── ROWS

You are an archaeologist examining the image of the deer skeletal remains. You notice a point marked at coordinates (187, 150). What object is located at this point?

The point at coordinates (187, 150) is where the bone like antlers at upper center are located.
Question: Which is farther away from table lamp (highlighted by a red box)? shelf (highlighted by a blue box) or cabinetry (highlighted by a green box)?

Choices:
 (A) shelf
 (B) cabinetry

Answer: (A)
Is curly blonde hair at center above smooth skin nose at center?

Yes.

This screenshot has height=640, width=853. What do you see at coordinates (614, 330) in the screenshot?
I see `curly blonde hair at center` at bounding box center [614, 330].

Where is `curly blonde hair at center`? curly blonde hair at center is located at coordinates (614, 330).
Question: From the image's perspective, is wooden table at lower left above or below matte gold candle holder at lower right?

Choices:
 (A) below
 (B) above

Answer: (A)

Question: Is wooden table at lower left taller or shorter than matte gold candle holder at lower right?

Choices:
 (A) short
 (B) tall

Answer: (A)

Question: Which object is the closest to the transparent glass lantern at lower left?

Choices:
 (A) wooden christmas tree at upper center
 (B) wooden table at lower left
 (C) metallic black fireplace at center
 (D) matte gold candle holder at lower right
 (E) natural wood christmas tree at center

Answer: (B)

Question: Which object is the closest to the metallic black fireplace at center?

────

TO DO
In the items above, count the lines that contain the string "upper", treating case as significant. Give only the number.

THE SOLUTION
2